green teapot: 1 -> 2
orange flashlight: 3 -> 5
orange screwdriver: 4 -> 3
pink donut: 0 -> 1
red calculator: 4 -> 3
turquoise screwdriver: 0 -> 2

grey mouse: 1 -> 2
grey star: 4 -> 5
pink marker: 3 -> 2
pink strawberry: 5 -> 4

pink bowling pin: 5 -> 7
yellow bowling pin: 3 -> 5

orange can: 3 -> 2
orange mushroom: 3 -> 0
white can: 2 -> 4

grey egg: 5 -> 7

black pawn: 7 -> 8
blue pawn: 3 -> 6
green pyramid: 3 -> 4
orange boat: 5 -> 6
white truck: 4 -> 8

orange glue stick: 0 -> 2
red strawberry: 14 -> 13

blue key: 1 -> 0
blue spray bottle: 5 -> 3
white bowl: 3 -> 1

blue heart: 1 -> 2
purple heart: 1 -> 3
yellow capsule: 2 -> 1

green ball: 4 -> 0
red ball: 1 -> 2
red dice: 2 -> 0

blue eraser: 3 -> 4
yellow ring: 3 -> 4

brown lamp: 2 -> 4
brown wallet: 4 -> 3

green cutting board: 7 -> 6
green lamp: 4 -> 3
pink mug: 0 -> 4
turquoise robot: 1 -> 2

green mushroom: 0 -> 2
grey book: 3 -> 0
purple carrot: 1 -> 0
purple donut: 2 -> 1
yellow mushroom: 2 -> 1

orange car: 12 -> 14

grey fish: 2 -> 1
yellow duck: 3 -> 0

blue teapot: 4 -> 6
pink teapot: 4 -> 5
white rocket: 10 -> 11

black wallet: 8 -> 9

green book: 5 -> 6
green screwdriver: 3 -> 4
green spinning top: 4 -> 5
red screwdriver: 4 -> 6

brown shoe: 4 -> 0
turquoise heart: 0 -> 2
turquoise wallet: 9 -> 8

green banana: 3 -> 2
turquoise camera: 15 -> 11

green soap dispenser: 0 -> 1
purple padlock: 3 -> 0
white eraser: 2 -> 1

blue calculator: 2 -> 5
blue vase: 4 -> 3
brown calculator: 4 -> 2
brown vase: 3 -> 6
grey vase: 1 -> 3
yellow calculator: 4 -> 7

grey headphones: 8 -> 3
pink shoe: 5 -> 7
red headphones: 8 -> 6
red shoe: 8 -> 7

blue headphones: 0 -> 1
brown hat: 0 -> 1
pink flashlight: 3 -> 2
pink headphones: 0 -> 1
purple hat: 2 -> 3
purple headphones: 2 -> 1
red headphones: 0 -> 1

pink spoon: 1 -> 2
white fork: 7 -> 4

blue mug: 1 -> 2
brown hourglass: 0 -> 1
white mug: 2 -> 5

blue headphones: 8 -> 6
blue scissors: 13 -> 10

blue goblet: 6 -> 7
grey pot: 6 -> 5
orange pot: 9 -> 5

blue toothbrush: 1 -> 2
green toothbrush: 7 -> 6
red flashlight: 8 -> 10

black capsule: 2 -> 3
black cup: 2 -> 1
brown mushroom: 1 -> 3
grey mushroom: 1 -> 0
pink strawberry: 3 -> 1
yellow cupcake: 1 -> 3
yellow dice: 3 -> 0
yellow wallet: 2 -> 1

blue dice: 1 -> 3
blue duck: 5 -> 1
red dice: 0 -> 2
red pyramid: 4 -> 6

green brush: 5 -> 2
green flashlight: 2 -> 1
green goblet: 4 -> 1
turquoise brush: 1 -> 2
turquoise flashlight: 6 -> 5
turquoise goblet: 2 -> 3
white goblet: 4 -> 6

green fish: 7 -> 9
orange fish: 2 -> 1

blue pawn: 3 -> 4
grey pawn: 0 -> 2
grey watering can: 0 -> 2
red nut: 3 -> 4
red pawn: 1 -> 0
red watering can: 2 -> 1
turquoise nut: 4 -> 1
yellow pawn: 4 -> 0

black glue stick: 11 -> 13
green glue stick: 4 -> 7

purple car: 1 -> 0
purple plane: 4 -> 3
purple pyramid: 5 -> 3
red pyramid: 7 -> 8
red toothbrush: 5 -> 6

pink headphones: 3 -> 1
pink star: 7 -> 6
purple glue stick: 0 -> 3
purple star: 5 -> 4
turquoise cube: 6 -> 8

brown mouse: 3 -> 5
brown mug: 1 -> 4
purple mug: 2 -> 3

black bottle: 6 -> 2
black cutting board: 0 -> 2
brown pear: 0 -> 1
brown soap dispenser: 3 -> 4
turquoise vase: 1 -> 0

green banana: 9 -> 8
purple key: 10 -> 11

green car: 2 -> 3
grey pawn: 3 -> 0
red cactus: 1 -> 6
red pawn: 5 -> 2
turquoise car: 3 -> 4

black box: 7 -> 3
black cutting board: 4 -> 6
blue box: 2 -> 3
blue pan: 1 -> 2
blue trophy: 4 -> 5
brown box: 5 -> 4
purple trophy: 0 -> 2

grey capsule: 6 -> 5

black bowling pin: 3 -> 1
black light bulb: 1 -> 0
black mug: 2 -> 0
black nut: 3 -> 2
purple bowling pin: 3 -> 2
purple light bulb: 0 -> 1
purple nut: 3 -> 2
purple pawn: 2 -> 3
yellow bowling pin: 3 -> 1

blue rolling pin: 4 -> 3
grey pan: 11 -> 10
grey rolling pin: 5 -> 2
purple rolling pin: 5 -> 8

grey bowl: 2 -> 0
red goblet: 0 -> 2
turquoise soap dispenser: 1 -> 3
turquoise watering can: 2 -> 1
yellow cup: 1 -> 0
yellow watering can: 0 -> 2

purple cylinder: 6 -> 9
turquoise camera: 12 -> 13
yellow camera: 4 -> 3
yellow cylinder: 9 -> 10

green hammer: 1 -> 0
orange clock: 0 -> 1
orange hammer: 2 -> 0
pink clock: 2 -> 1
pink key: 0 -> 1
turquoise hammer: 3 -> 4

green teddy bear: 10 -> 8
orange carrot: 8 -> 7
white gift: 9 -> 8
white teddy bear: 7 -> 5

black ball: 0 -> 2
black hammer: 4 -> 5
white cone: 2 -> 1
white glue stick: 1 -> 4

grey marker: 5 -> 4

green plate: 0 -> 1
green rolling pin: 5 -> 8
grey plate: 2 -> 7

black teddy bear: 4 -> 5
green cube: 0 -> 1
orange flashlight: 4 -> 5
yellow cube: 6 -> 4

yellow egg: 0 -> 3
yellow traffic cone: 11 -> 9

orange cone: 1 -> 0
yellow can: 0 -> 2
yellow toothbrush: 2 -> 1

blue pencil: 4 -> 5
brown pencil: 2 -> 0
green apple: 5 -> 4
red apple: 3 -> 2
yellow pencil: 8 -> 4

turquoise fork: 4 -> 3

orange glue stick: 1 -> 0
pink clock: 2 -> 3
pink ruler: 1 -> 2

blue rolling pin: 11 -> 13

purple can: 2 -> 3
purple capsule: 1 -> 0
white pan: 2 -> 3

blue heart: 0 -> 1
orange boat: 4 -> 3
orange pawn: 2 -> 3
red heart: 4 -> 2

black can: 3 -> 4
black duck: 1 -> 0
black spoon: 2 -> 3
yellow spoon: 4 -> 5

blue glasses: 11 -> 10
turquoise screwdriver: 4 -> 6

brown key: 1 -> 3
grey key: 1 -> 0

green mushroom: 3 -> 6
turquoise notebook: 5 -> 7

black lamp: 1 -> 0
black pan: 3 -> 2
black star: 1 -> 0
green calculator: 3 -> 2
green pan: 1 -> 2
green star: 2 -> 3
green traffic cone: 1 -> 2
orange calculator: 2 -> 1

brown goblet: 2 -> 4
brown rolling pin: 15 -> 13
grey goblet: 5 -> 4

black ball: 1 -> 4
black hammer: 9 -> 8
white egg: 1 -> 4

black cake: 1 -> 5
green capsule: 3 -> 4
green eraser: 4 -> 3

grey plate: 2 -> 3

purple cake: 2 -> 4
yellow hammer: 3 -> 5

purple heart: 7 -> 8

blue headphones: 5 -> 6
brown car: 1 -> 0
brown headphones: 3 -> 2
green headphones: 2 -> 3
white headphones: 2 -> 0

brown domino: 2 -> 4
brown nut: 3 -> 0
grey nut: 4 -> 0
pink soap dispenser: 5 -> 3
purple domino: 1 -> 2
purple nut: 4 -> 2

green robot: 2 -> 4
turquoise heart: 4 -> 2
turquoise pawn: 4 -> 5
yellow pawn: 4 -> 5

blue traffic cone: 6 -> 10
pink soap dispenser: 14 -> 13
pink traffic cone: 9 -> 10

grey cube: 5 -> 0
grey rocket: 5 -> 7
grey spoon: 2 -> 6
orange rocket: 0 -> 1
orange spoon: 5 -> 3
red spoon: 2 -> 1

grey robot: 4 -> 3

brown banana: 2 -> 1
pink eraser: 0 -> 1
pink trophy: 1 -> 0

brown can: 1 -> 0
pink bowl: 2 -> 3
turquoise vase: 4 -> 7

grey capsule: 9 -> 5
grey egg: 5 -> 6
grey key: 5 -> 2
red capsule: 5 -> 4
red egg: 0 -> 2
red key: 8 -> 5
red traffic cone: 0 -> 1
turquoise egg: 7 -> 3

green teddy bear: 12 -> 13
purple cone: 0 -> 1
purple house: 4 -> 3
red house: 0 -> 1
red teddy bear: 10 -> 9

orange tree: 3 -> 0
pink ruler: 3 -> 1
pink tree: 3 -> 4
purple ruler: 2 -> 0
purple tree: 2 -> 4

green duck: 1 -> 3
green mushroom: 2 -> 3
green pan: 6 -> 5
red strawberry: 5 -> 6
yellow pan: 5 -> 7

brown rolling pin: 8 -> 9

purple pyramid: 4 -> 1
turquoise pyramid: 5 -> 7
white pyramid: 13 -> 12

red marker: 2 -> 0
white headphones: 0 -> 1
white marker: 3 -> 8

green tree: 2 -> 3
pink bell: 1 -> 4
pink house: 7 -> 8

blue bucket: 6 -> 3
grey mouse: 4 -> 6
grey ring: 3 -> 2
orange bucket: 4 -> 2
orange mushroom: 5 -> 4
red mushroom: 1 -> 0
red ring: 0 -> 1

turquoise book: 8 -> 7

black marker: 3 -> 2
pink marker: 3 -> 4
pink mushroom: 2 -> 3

● **REQUIREMENT**: Copy every line from the records above that contains the word "watering".

● **SOLUTION TO THIS PROBLEM**:
grey watering can: 0 -> 2
red watering can: 2 -> 1
turquoise watering can: 2 -> 1
yellow watering can: 0 -> 2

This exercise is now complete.